Aim of the exercise:
Where the listing below reaches the line containing "white semicircle: (88, 98)", start writing out lines exactly, and stop once the line containing "gray square: (97, 225)" has been written.

Exercise materials:

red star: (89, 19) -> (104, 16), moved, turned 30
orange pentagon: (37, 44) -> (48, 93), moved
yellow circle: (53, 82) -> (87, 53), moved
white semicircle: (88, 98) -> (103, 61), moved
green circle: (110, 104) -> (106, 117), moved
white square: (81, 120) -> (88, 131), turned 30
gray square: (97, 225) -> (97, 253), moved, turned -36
==
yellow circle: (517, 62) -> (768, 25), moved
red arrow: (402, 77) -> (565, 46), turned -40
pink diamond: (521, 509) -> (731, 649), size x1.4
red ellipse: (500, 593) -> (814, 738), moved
* * *
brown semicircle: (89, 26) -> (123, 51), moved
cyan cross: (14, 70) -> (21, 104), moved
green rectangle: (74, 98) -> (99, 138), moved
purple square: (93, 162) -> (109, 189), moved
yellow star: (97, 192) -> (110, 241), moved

Response to the task:
white semicircle: (88, 98) -> (103, 61), moved
green circle: (110, 104) -> (106, 117), moved
white square: (81, 120) -> (88, 131), turned 30
gray square: (97, 225) -> (97, 253), moved, turned -36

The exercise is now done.